**What the task asks:** Exactly repeat all the records below, omitting the images they hold.

**Dataset extract:**
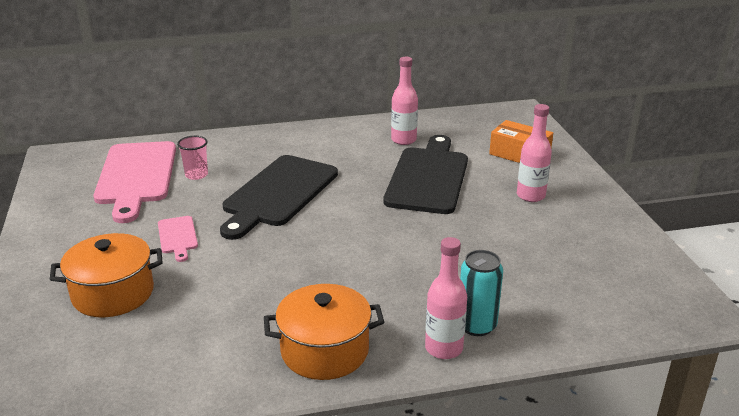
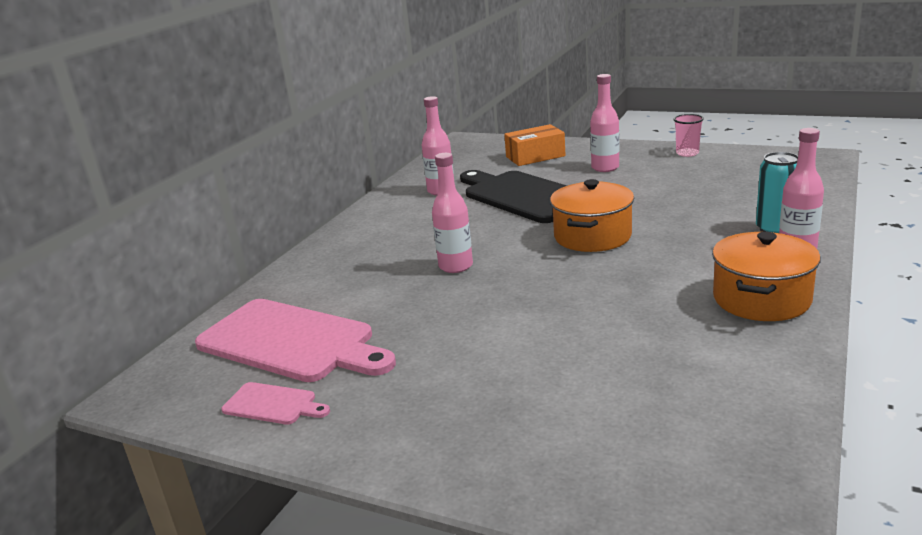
camera: 50 degrees left, 5 degrees down
orange pot [50,233,163,317] -> orange pot moved to [550,179,634,252]
pink cutting board [158,216,198,262] -> pink cutting board moved to [221,382,330,425]
pink cup [177,136,208,180] -> pink cup moved to [674,114,704,157]
black cutting board [220,155,338,240] -> pink bottle [432,153,473,273]

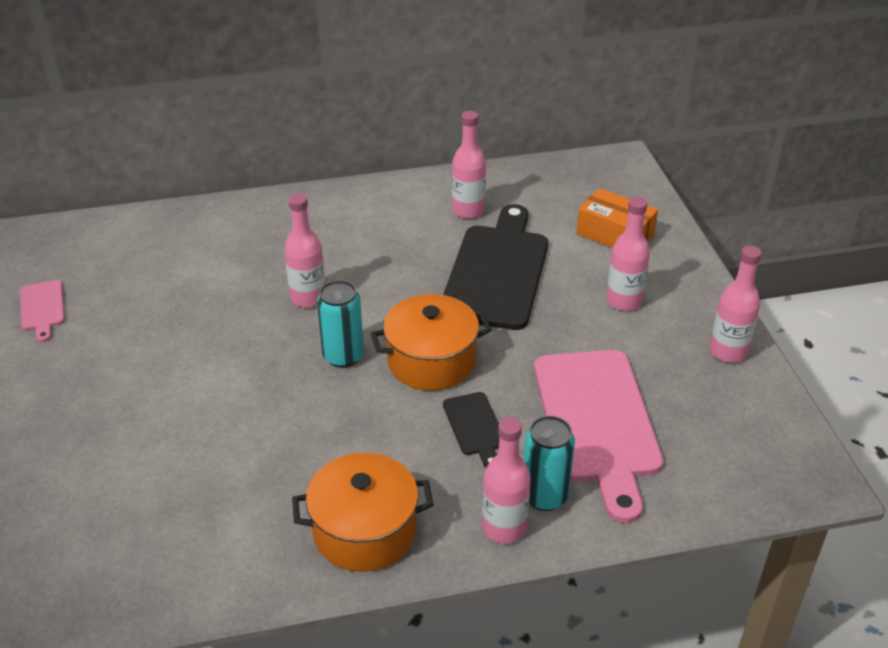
camera: 50 degrees right, 15 degrees up
pink cutting board [195,299,396,382] -> pink cutting board moved to [534,350,663,523]
pink cup [674,114,704,157] -> pink bottle [709,245,762,363]
none -> turquoise can [317,280,364,368]
none -> black cutting board [443,392,500,468]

**Answer box:**
camera: 50 degrees left, 5 degrees down
orange pot [50,233,163,317] -> orange pot moved to [550,179,634,252]
pink cutting board [158,216,198,262] -> pink cutting board moved to [221,382,330,425]
pink cup [177,136,208,180] -> pink cup moved to [674,114,704,157]
black cutting board [220,155,338,240] -> pink bottle [432,153,473,273]

camera: 50 degrees right, 15 degrees up
pink cutting board [195,299,396,382] -> pink cutting board moved to [534,350,663,523]
pink cup [674,114,704,157] -> pink bottle [709,245,762,363]
none -> turquoise can [317,280,364,368]
none -> black cutting board [443,392,500,468]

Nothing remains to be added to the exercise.